> [TASK TO CARRY OUT]
When you reach the line containing "camera: 30 degrees right, 0 degrees up" in the entries below, start writing out each line exactly, and stop after the line containing "(701, 156) = (537, 164): blue".
RECORD EXTRACTS: Begin
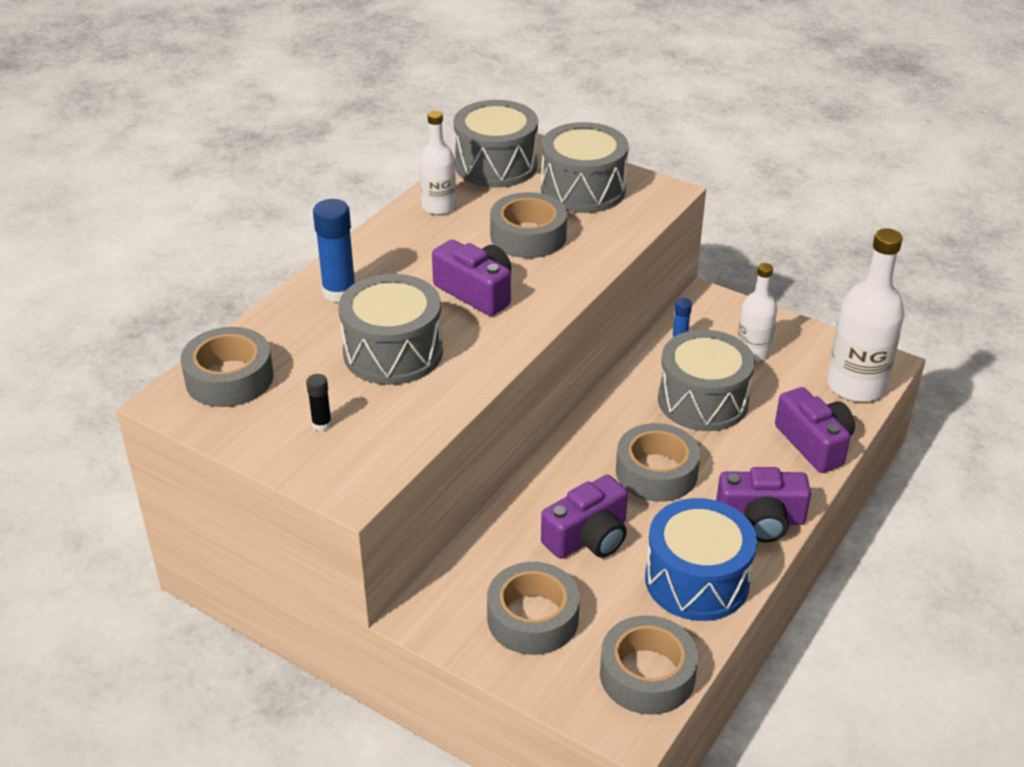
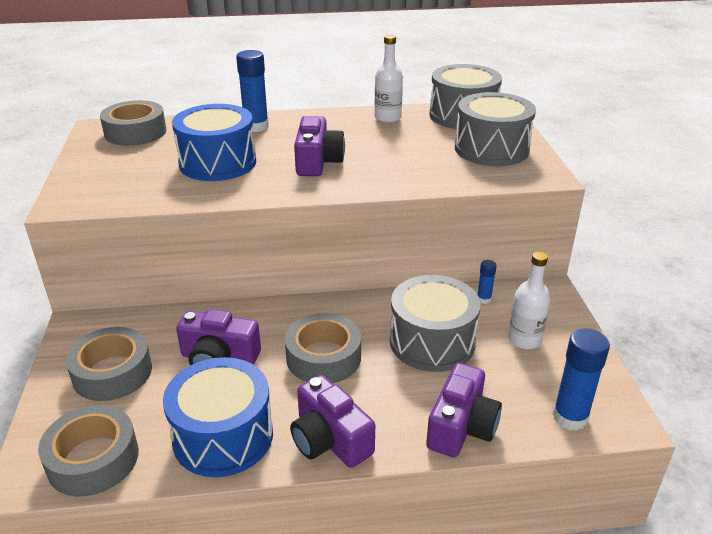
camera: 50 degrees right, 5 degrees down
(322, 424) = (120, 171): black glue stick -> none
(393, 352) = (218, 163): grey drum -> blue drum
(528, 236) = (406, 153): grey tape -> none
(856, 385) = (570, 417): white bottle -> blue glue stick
RECORD EXTRACTS: End
RECORD EXTRACTS: Begin
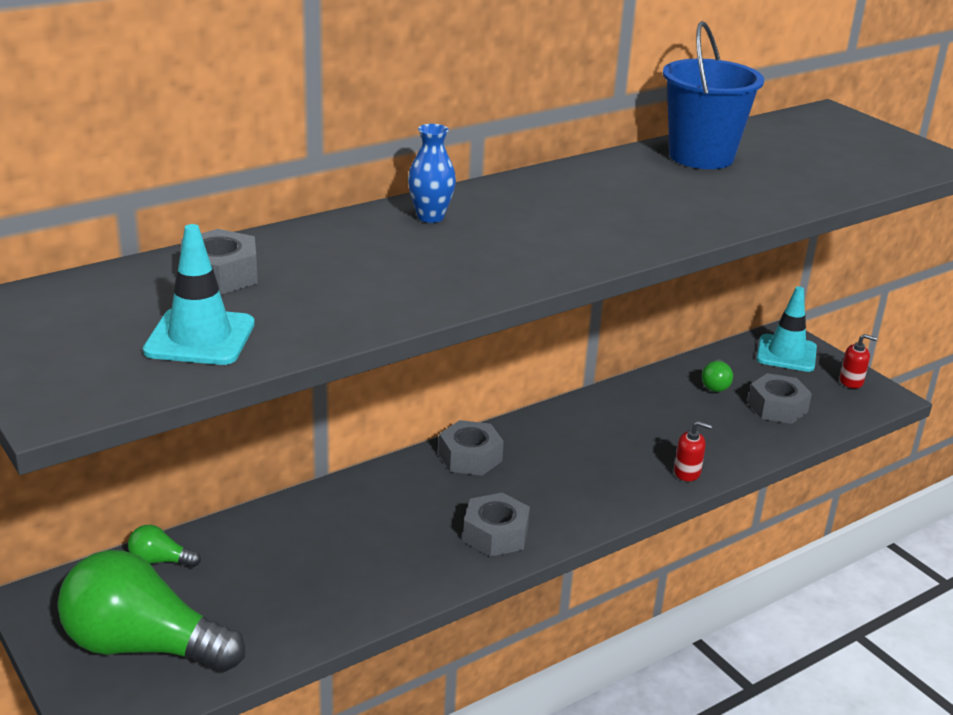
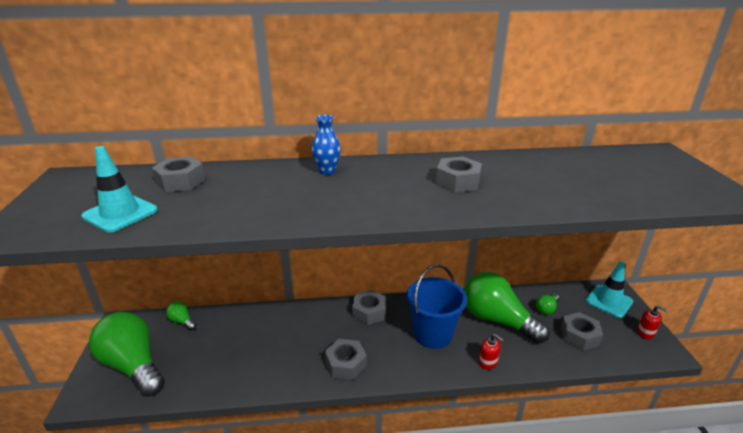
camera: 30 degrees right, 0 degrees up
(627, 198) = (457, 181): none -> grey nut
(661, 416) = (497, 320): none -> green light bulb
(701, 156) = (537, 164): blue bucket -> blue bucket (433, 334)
RECORD EXTRACTS: End
> [RESULT]
camera: 30 degrees right, 0 degrees up
(627, 198) = (457, 181): none -> grey nut
(661, 416) = (497, 320): none -> green light bulb
(701, 156) = (537, 164): blue bucket -> blue bucket (433, 334)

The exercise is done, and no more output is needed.